**EXERCISE REQUIREMENTS:** Each record should be returned exactly as it is written.

Start of DATASET RECORDS

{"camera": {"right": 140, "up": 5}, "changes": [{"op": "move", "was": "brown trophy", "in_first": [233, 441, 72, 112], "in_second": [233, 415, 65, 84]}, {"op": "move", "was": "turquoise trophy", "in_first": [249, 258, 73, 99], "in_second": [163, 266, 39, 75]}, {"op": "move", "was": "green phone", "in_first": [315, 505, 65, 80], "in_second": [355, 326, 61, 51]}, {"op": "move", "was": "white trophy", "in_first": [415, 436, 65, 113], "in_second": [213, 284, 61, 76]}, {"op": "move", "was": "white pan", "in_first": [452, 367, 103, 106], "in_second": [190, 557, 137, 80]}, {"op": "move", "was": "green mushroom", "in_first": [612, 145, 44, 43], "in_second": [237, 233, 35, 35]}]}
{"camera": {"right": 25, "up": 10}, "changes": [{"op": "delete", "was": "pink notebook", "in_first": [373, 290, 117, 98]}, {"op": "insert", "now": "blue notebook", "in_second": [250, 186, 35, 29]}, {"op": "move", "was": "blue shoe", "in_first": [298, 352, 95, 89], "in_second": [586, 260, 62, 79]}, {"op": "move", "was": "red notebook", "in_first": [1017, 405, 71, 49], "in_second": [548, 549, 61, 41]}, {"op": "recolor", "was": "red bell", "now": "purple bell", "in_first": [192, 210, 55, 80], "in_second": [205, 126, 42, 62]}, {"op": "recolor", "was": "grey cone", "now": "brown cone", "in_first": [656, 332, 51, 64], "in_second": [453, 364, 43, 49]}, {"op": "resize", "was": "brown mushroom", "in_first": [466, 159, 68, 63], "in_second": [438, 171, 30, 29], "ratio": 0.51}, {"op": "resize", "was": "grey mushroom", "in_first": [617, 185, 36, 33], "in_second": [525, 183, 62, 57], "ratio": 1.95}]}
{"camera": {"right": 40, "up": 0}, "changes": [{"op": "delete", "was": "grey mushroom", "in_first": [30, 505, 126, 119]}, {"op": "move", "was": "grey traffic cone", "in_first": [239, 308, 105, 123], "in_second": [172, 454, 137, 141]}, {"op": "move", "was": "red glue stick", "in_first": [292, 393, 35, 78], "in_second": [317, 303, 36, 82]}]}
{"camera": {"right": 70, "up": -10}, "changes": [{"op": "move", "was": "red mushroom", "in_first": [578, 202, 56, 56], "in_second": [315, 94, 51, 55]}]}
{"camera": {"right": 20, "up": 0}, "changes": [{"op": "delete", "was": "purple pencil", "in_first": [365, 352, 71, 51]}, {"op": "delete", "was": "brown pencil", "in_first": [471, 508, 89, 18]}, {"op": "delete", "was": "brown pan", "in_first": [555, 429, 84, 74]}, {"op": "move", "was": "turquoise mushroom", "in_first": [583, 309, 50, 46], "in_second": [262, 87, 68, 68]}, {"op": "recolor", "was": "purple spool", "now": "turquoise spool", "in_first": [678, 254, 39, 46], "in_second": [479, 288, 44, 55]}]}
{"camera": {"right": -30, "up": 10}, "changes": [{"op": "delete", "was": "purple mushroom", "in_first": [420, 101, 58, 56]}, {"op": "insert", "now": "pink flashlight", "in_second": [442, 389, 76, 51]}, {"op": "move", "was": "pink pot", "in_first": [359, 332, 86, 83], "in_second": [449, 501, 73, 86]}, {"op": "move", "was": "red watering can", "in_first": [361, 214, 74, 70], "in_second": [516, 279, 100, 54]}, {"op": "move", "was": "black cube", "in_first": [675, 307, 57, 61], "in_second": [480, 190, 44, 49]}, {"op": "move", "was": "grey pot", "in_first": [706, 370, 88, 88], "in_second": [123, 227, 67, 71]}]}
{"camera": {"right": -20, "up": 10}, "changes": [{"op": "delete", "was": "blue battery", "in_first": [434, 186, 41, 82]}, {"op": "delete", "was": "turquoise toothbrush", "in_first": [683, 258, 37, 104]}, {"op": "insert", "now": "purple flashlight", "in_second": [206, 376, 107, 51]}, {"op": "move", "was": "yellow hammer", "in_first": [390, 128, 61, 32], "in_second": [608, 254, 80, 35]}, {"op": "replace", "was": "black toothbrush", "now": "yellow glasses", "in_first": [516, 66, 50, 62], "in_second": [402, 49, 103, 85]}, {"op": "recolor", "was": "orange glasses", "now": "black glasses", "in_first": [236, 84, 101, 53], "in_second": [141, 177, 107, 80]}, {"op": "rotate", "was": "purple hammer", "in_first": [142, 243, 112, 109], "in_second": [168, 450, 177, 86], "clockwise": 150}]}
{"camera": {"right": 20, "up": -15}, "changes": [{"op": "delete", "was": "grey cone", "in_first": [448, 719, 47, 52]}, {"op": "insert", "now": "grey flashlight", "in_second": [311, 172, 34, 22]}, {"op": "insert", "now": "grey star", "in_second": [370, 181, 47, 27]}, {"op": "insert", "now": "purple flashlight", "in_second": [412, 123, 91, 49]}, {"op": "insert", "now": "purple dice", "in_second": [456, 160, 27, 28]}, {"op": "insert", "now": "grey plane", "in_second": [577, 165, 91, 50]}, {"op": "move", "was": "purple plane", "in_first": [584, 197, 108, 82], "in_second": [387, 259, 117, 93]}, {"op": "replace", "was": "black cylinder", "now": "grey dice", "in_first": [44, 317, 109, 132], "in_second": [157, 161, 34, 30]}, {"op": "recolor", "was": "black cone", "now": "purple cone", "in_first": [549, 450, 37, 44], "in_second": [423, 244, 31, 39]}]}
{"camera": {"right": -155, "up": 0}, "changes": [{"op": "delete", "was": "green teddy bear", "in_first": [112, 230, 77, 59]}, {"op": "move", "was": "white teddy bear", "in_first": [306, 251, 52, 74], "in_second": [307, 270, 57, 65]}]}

End of DATASET RECORDS

**REPLY:**
{"camera": {"right": 140, "up": 5}, "changes": [{"op": "move", "was": "brown trophy", "in_first": [233, 441, 72, 112], "in_second": [233, 415, 65, 84]}, {"op": "move", "was": "turquoise trophy", "in_first": [249, 258, 73, 99], "in_second": [163, 266, 39, 75]}, {"op": "move", "was": "green phone", "in_first": [315, 505, 65, 80], "in_second": [355, 326, 61, 51]}, {"op": "move", "was": "white trophy", "in_first": [415, 436, 65, 113], "in_second": [213, 284, 61, 76]}, {"op": "move", "was": "white pan", "in_first": [452, 367, 103, 106], "in_second": [190, 557, 137, 80]}, {"op": "move", "was": "green mushroom", "in_first": [612, 145, 44, 43], "in_second": [237, 233, 35, 35]}]}
{"camera": {"right": 25, "up": 10}, "changes": [{"op": "delete", "was": "pink notebook", "in_first": [373, 290, 117, 98]}, {"op": "insert", "now": "blue notebook", "in_second": [250, 186, 35, 29]}, {"op": "move", "was": "blue shoe", "in_first": [298, 352, 95, 89], "in_second": [586, 260, 62, 79]}, {"op": "move", "was": "red notebook", "in_first": [1017, 405, 71, 49], "in_second": [548, 549, 61, 41]}, {"op": "recolor", "was": "red bell", "now": "purple bell", "in_first": [192, 210, 55, 80], "in_second": [205, 126, 42, 62]}, {"op": "recolor", "was": "grey cone", "now": "brown cone", "in_first": [656, 332, 51, 64], "in_second": [453, 364, 43, 49]}, {"op": "resize", "was": "brown mushroom", "in_first": [466, 159, 68, 63], "in_second": [438, 171, 30, 29], "ratio": 0.51}, {"op": "resize", "was": "grey mushroom", "in_first": [617, 185, 36, 33], "in_second": [525, 183, 62, 57], "ratio": 1.95}]}
{"camera": {"right": 40, "up": 0}, "changes": [{"op": "delete", "was": "grey mushroom", "in_first": [30, 505, 126, 119]}, {"op": "move", "was": "grey traffic cone", "in_first": [239, 308, 105, 123], "in_second": [172, 454, 137, 141]}, {"op": "move", "was": "red glue stick", "in_first": [292, 393, 35, 78], "in_second": [317, 303, 36, 82]}]}
{"camera": {"right": 70, "up": -10}, "changes": [{"op": "move", "was": "red mushroom", "in_first": [578, 202, 56, 56], "in_second": [315, 94, 51, 55]}]}
{"camera": {"right": 20, "up": 0}, "changes": [{"op": "delete", "was": "purple pencil", "in_first": [365, 352, 71, 51]}, {"op": "delete", "was": "brown pencil", "in_first": [471, 508, 89, 18]}, {"op": "delete", "was": "brown pan", "in_first": [555, 429, 84, 74]}, {"op": "move", "was": "turquoise mushroom", "in_first": [583, 309, 50, 46], "in_second": [262, 87, 68, 68]}, {"op": "recolor", "was": "purple spool", "now": "turquoise spool", "in_first": [678, 254, 39, 46], "in_second": [479, 288, 44, 55]}]}
{"camera": {"right": -30, "up": 10}, "changes": [{"op": "delete", "was": "purple mushroom", "in_first": [420, 101, 58, 56]}, {"op": "insert", "now": "pink flashlight", "in_second": [442, 389, 76, 51]}, {"op": "move", "was": "pink pot", "in_first": [359, 332, 86, 83], "in_second": [449, 501, 73, 86]}, {"op": "move", "was": "red watering can", "in_first": [361, 214, 74, 70], "in_second": [516, 279, 100, 54]}, {"op": "move", "was": "black cube", "in_first": [675, 307, 57, 61], "in_second": [480, 190, 44, 49]}, {"op": "move", "was": "grey pot", "in_first": [706, 370, 88, 88], "in_second": [123, 227, 67, 71]}]}
{"camera": {"right": -20, "up": 10}, "changes": [{"op": "delete", "was": "blue battery", "in_first": [434, 186, 41, 82]}, {"op": "delete", "was": "turquoise toothbrush", "in_first": [683, 258, 37, 104]}, {"op": "insert", "now": "purple flashlight", "in_second": [206, 376, 107, 51]}, {"op": "move", "was": "yellow hammer", "in_first": [390, 128, 61, 32], "in_second": [608, 254, 80, 35]}, {"op": "replace", "was": "black toothbrush", "now": "yellow glasses", "in_first": [516, 66, 50, 62], "in_second": [402, 49, 103, 85]}, {"op": "recolor", "was": "orange glasses", "now": "black glasses", "in_first": [236, 84, 101, 53], "in_second": [141, 177, 107, 80]}, {"op": "rotate", "was": "purple hammer", "in_first": [142, 243, 112, 109], "in_second": [168, 450, 177, 86], "clockwise": 150}]}
{"camera": {"right": 20, "up": -15}, "changes": [{"op": "delete", "was": "grey cone", "in_first": [448, 719, 47, 52]}, {"op": "insert", "now": "grey flashlight", "in_second": [311, 172, 34, 22]}, {"op": "insert", "now": "grey star", "in_second": [370, 181, 47, 27]}, {"op": "insert", "now": "purple flashlight", "in_second": [412, 123, 91, 49]}, {"op": "insert", "now": "purple dice", "in_second": [456, 160, 27, 28]}, {"op": "insert", "now": "grey plane", "in_second": [577, 165, 91, 50]}, {"op": "move", "was": "purple plane", "in_first": [584, 197, 108, 82], "in_second": [387, 259, 117, 93]}, {"op": "replace", "was": "black cylinder", "now": "grey dice", "in_first": [44, 317, 109, 132], "in_second": [157, 161, 34, 30]}, {"op": "recolor", "was": "black cone", "now": "purple cone", "in_first": [549, 450, 37, 44], "in_second": [423, 244, 31, 39]}]}
{"camera": {"right": -155, "up": 0}, "changes": [{"op": "delete", "was": "green teddy bear", "in_first": [112, 230, 77, 59]}, {"op": "move", "was": "white teddy bear", "in_first": [306, 251, 52, 74], "in_second": [307, 270, 57, 65]}]}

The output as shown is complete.